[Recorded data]
Content starts
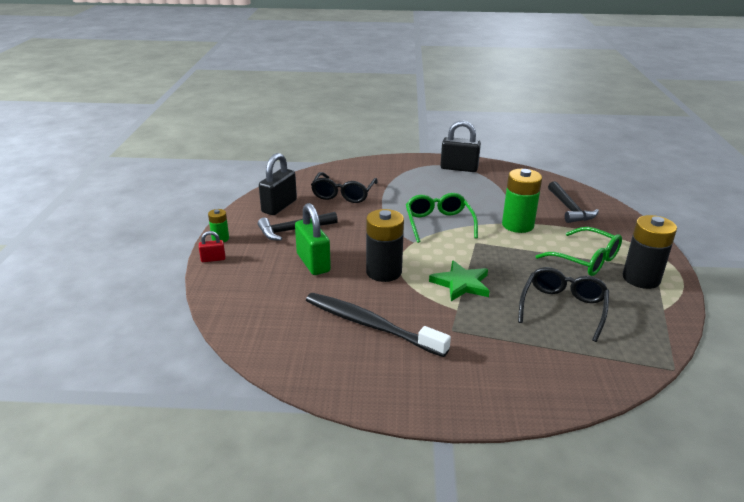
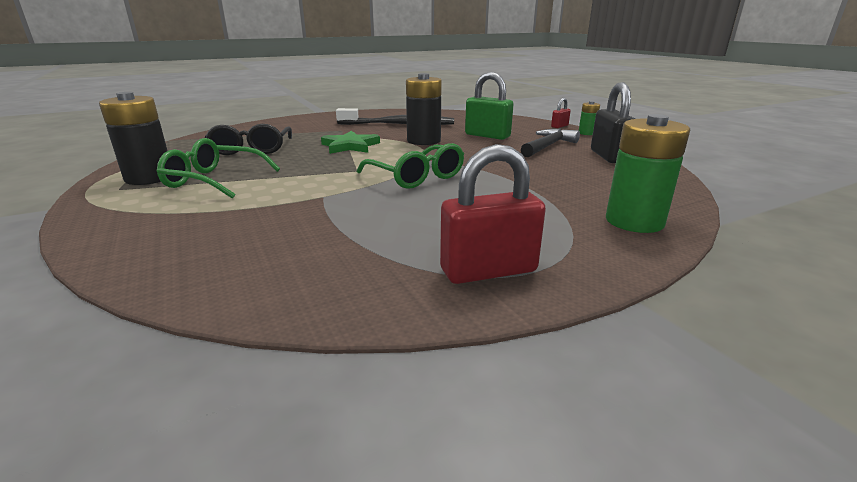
camera: 150 degrees right, 5 degrees down
(343, 194) = (579, 179): black glasses -> none
(459, 168) = (488, 271): black padlock -> red padlock
(517, 225) = (309, 196): green battery -> green battery (634, 221)
(569, 209) = (216, 238): black hammer -> none

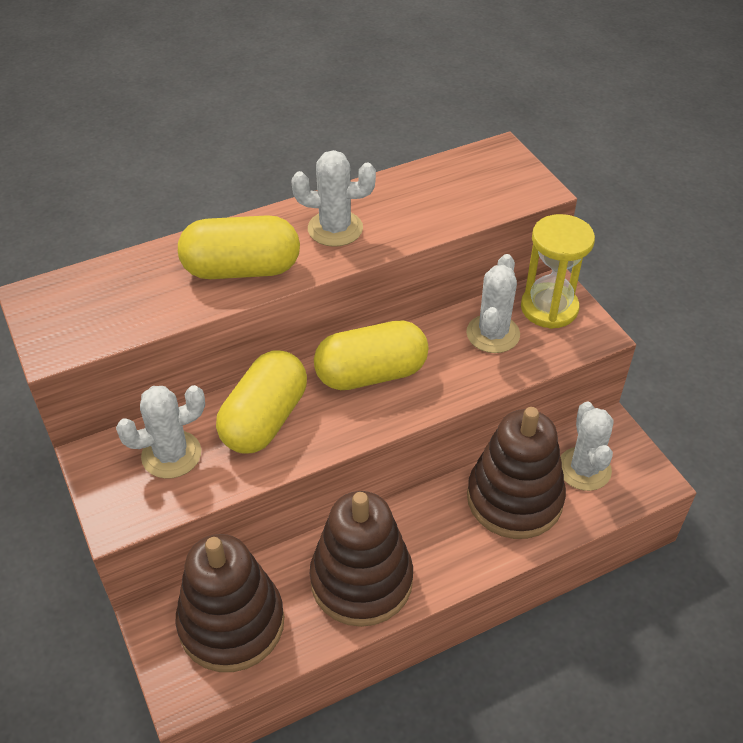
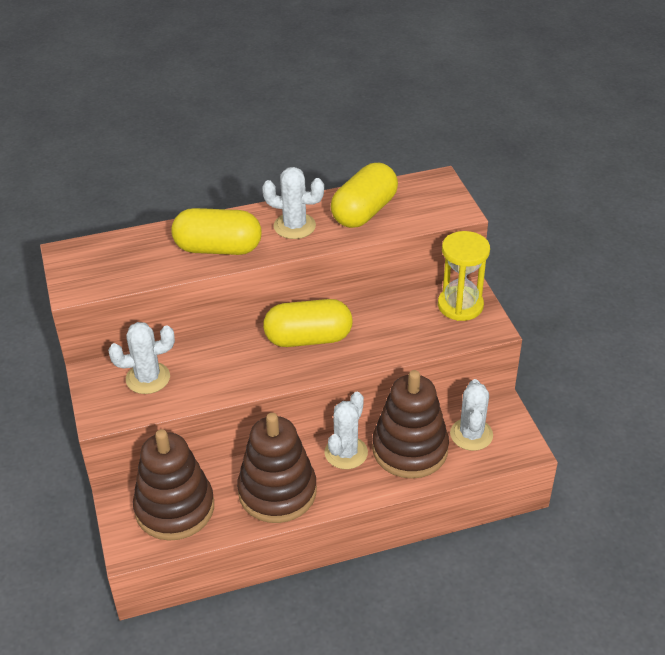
camera: 10 degrees right, 5 degrees down
(265, 419) = (221, 362): yellow capsule -> yellow capsule (364, 212)
(493, 334) = (410, 320): white cactus -> white cactus (346, 453)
Content ends
# Work to be completed
An exact copy of every line from the one containing "(265, 419) = (221, 362): yellow" through the last line of the entries is required; please add nothing.

# Reply
(265, 419) = (221, 362): yellow capsule -> yellow capsule (364, 212)
(493, 334) = (410, 320): white cactus -> white cactus (346, 453)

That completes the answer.